• What you have to do
Reproduce exactly, with no pictures, each line from the opening of the material down through the line containing "cyan round brick F3".

○ ○ ○ ○

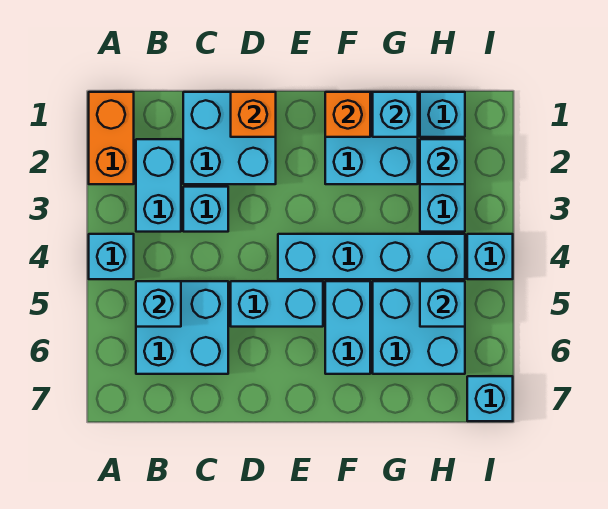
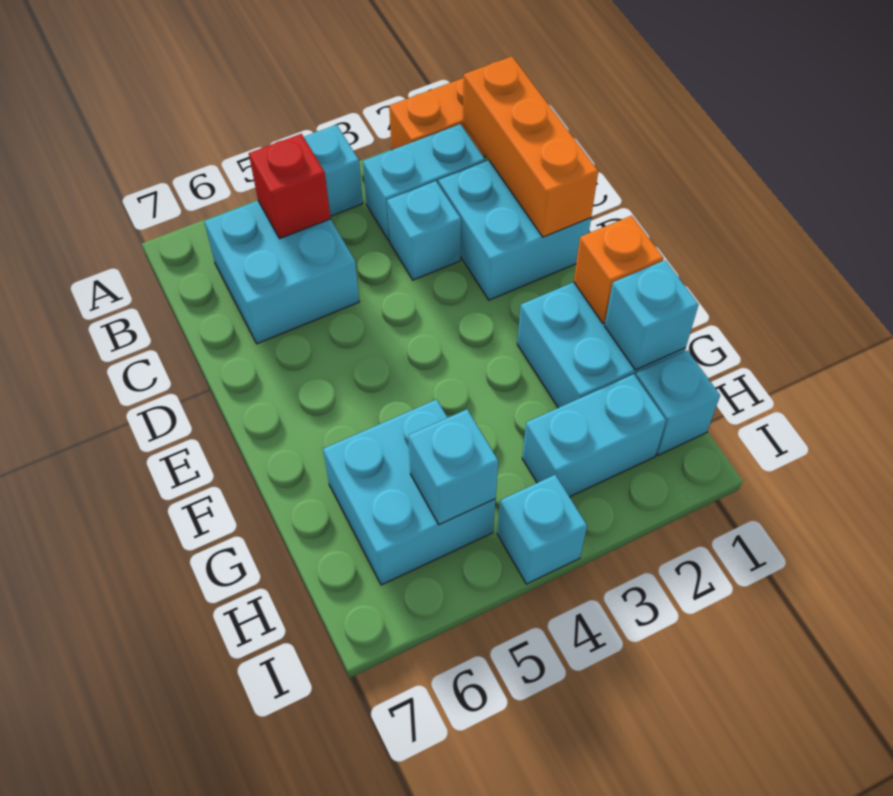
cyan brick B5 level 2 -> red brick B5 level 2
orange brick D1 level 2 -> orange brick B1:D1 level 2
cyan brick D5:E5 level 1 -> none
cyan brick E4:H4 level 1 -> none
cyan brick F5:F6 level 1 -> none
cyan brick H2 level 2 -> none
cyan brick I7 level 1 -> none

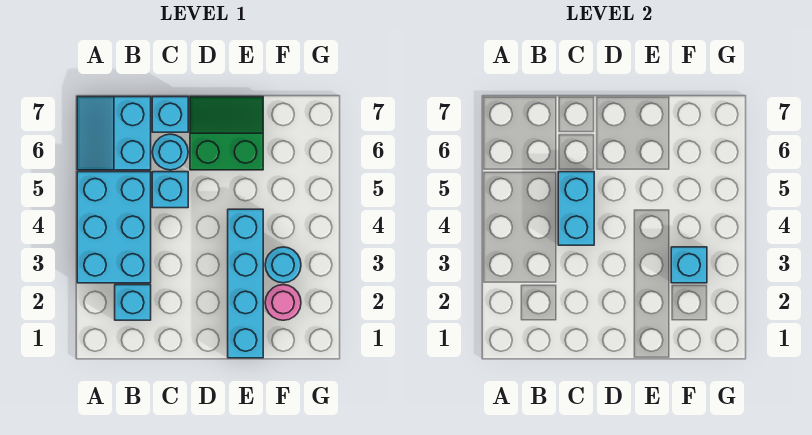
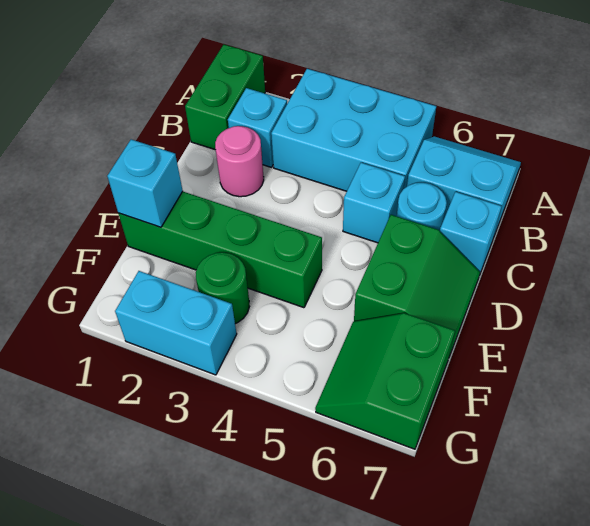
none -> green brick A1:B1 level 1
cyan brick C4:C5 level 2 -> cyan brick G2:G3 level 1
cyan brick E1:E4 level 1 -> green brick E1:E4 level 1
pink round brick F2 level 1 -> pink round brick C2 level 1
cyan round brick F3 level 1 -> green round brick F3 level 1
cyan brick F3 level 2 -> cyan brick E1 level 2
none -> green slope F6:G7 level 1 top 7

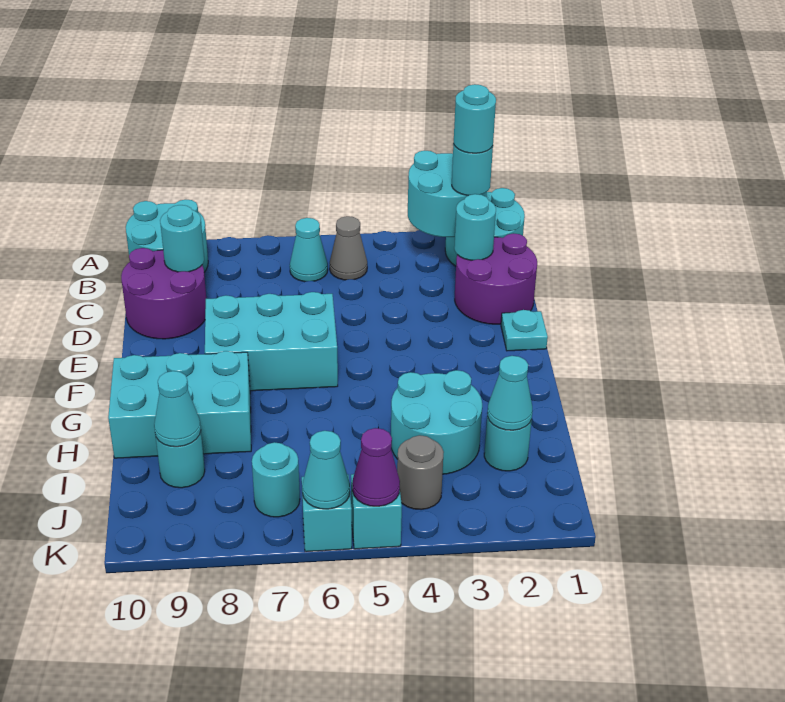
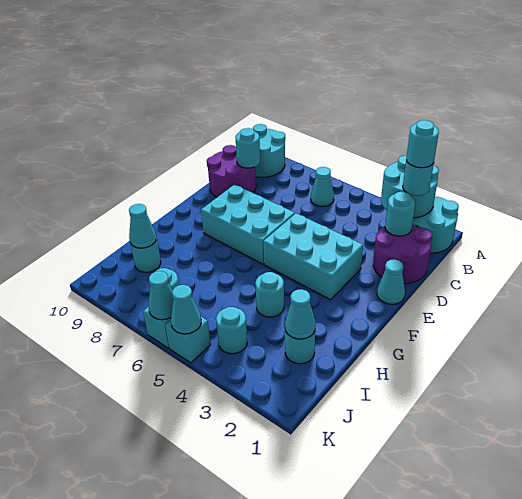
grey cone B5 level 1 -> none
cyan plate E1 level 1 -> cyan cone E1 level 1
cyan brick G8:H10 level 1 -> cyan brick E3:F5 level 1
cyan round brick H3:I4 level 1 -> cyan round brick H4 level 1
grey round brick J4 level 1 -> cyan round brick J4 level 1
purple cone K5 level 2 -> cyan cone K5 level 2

○ ○ ○ ○

• Answer section
cyan brick B5 level 2 -> red brick B5 level 2
orange brick D1 level 2 -> orange brick B1:D1 level 2
cyan brick D5:E5 level 1 -> none
cyan brick E4:H4 level 1 -> none
cyan brick F5:F6 level 1 -> none
cyan brick H2 level 2 -> none
cyan brick I7 level 1 -> none

none -> green brick A1:B1 level 1
cyan brick C4:C5 level 2 -> cyan brick G2:G3 level 1
cyan brick E1:E4 level 1 -> green brick E1:E4 level 1
pink round brick F2 level 1 -> pink round brick C2 level 1
cyan round brick F3 level 1 -> green round brick F3 level 1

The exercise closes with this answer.